======== Source records ========
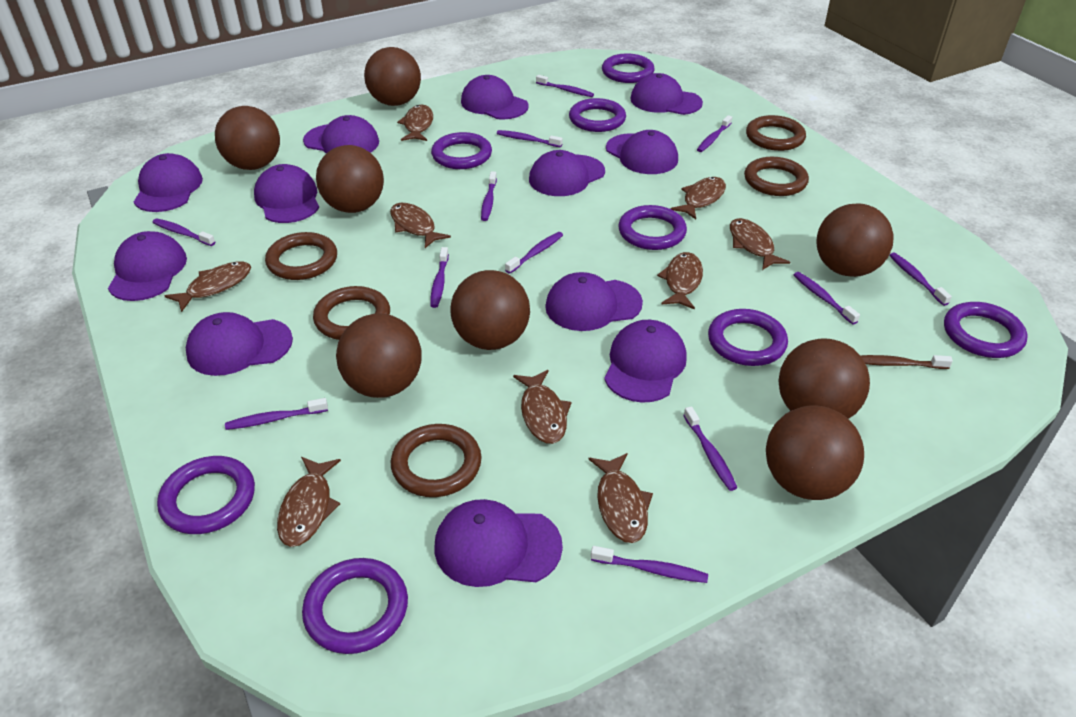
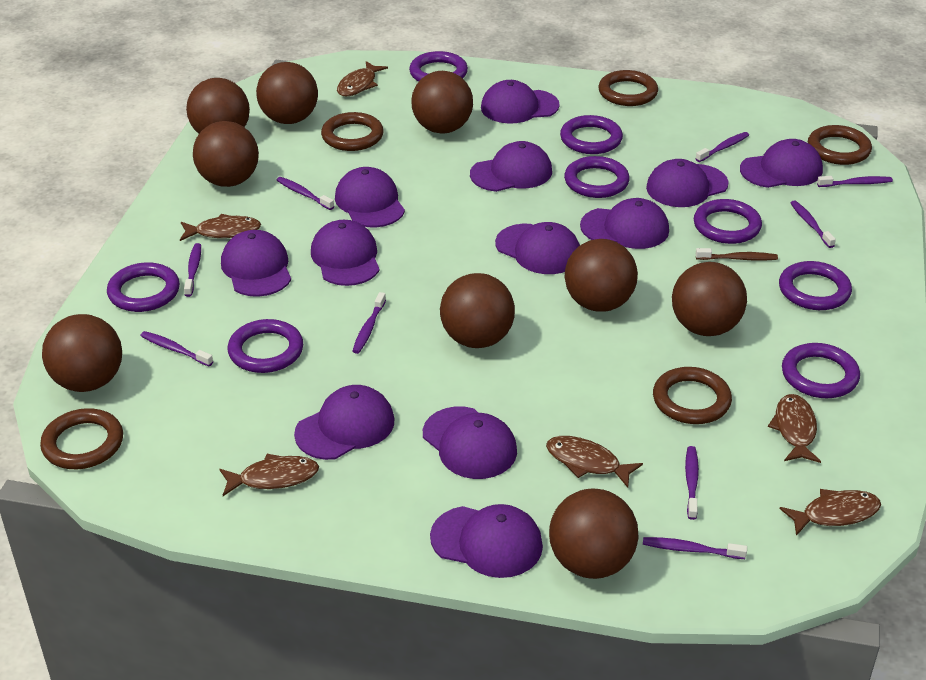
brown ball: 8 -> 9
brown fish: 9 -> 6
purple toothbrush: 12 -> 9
========
======== Source records ========
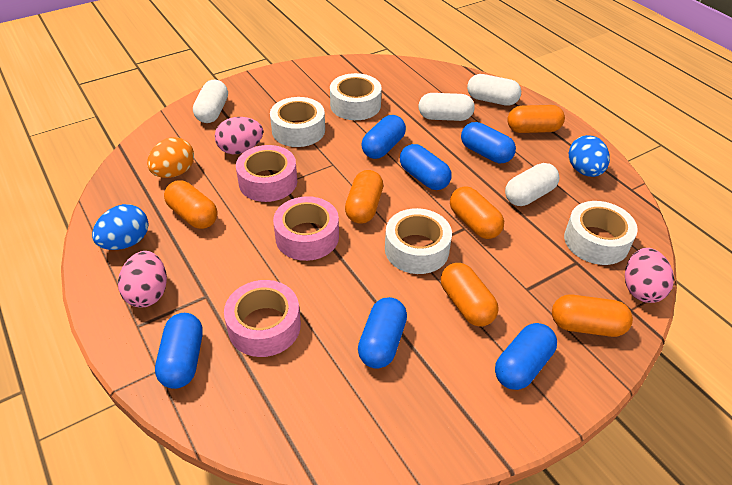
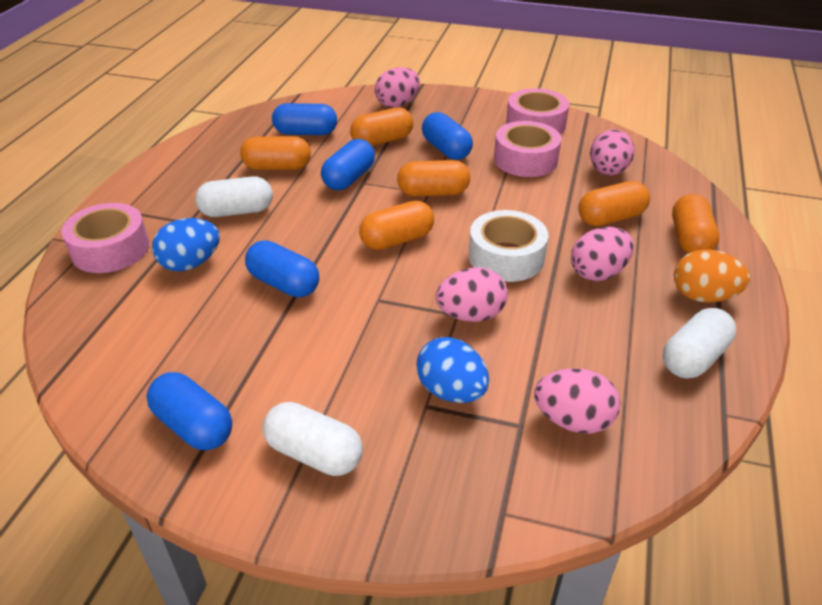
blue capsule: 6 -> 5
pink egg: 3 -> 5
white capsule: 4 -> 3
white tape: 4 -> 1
========
What is being asked => Please output the lines of the listing above that fall in the stretch from the one with "brown ball: 8 -> 9" through the one with "purple toothbrush: 12 -> 9", exactly and only those.

Written reply =>
brown ball: 8 -> 9
brown fish: 9 -> 6
purple toothbrush: 12 -> 9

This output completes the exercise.